[Given instruction]
Reproduce all of the records below word for word, with every line kept as it is.

+++

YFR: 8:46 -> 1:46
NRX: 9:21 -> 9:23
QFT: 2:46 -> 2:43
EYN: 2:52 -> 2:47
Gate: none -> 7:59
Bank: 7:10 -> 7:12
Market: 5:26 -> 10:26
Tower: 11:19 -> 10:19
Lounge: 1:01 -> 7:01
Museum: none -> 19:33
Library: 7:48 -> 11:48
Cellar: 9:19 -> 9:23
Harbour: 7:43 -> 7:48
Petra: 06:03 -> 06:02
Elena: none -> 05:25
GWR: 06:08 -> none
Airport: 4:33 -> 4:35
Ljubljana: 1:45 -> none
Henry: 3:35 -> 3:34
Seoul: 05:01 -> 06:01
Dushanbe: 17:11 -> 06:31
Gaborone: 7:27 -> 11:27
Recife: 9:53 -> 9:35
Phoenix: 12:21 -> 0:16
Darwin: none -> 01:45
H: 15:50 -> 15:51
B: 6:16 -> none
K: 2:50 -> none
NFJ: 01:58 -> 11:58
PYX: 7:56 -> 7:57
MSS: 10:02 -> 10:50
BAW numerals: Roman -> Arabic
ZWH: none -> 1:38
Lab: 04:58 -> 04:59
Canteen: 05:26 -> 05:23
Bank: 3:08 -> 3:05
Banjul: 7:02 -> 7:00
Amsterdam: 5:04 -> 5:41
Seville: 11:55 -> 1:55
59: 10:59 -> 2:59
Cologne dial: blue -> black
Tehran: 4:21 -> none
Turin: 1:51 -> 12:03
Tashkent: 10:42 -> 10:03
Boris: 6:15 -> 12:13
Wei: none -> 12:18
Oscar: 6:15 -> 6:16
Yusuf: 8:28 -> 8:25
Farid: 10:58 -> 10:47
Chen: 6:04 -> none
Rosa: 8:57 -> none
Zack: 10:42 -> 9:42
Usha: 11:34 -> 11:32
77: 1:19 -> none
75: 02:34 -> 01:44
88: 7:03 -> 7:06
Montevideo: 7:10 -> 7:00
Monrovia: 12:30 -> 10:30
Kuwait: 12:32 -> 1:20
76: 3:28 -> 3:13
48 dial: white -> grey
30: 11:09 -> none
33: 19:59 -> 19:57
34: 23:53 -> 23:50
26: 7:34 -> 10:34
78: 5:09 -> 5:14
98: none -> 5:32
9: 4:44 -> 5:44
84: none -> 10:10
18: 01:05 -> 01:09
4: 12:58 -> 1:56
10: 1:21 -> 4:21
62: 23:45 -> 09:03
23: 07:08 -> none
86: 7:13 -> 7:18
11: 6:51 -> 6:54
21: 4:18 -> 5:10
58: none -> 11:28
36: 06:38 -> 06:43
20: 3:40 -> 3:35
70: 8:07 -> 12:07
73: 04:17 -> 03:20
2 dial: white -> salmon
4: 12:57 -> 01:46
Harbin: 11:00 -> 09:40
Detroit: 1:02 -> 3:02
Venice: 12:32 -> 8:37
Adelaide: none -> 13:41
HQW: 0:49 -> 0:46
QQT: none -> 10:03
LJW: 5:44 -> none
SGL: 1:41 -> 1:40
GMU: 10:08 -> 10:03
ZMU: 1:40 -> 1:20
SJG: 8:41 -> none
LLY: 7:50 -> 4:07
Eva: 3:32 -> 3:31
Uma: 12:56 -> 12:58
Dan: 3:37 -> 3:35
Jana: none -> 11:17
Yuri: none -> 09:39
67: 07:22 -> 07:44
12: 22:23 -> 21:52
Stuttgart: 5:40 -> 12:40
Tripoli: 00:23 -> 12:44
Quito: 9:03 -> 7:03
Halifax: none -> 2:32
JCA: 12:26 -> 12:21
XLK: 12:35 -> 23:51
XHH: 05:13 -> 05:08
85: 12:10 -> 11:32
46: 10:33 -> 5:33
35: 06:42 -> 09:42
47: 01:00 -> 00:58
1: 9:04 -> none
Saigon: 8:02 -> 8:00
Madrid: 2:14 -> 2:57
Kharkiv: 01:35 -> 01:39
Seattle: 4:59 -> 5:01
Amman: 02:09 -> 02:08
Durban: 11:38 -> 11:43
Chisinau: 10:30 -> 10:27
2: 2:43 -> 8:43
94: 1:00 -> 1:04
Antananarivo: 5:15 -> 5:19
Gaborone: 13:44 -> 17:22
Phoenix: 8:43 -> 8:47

+++

[Exercise response]
YFR: 8:46 -> 1:46
NRX: 9:21 -> 9:23
QFT: 2:46 -> 2:43
EYN: 2:52 -> 2:47
Gate: none -> 7:59
Bank: 7:10 -> 7:12
Market: 5:26 -> 10:26
Tower: 11:19 -> 10:19
Lounge: 1:01 -> 7:01
Museum: none -> 19:33
Library: 7:48 -> 11:48
Cellar: 9:19 -> 9:23
Harbour: 7:43 -> 7:48
Petra: 06:03 -> 06:02
Elena: none -> 05:25
GWR: 06:08 -> none
Airport: 4:33 -> 4:35
Ljubljana: 1:45 -> none
Henry: 3:35 -> 3:34
Seoul: 05:01 -> 06:01
Dushanbe: 17:11 -> 06:31
Gaborone: 7:27 -> 11:27
Recife: 9:53 -> 9:35
Phoenix: 12:21 -> 0:16
Darwin: none -> 01:45
H: 15:50 -> 15:51
B: 6:16 -> none
K: 2:50 -> none
NFJ: 01:58 -> 11:58
PYX: 7:56 -> 7:57
MSS: 10:02 -> 10:50
BAW numerals: Roman -> Arabic
ZWH: none -> 1:38
Lab: 04:58 -> 04:59
Canteen: 05:26 -> 05:23
Bank: 3:08 -> 3:05
Banjul: 7:02 -> 7:00
Amsterdam: 5:04 -> 5:41
Seville: 11:55 -> 1:55
59: 10:59 -> 2:59
Cologne dial: blue -> black
Tehran: 4:21 -> none
Turin: 1:51 -> 12:03
Tashkent: 10:42 -> 10:03
Boris: 6:15 -> 12:13
Wei: none -> 12:18
Oscar: 6:15 -> 6:16
Yusuf: 8:28 -> 8:25
Farid: 10:58 -> 10:47
Chen: 6:04 -> none
Rosa: 8:57 -> none
Zack: 10:42 -> 9:42
Usha: 11:34 -> 11:32
77: 1:19 -> none
75: 02:34 -> 01:44
88: 7:03 -> 7:06
Montevideo: 7:10 -> 7:00
Monrovia: 12:30 -> 10:30
Kuwait: 12:32 -> 1:20
76: 3:28 -> 3:13
48 dial: white -> grey
30: 11:09 -> none
33: 19:59 -> 19:57
34: 23:53 -> 23:50
26: 7:34 -> 10:34
78: 5:09 -> 5:14
98: none -> 5:32
9: 4:44 -> 5:44
84: none -> 10:10
18: 01:05 -> 01:09
4: 12:58 -> 1:56
10: 1:21 -> 4:21
62: 23:45 -> 09:03
23: 07:08 -> none
86: 7:13 -> 7:18
11: 6:51 -> 6:54
21: 4:18 -> 5:10
58: none -> 11:28
36: 06:38 -> 06:43
20: 3:40 -> 3:35
70: 8:07 -> 12:07
73: 04:17 -> 03:20
2 dial: white -> salmon
4: 12:57 -> 01:46
Harbin: 11:00 -> 09:40
Detroit: 1:02 -> 3:02
Venice: 12:32 -> 8:37
Adelaide: none -> 13:41
HQW: 0:49 -> 0:46
QQT: none -> 10:03
LJW: 5:44 -> none
SGL: 1:41 -> 1:40
GMU: 10:08 -> 10:03
ZMU: 1:40 -> 1:20
SJG: 8:41 -> none
LLY: 7:50 -> 4:07
Eva: 3:32 -> 3:31
Uma: 12:56 -> 12:58
Dan: 3:37 -> 3:35
Jana: none -> 11:17
Yuri: none -> 09:39
67: 07:22 -> 07:44
12: 22:23 -> 21:52
Stuttgart: 5:40 -> 12:40
Tripoli: 00:23 -> 12:44
Quito: 9:03 -> 7:03
Halifax: none -> 2:32
JCA: 12:26 -> 12:21
XLK: 12:35 -> 23:51
XHH: 05:13 -> 05:08
85: 12:10 -> 11:32
46: 10:33 -> 5:33
35: 06:42 -> 09:42
47: 01:00 -> 00:58
1: 9:04 -> none
Saigon: 8:02 -> 8:00
Madrid: 2:14 -> 2:57
Kharkiv: 01:35 -> 01:39
Seattle: 4:59 -> 5:01
Amman: 02:09 -> 02:08
Durban: 11:38 -> 11:43
Chisinau: 10:30 -> 10:27
2: 2:43 -> 8:43
94: 1:00 -> 1:04
Antananarivo: 5:15 -> 5:19
Gaborone: 13:44 -> 17:22
Phoenix: 8:43 -> 8:47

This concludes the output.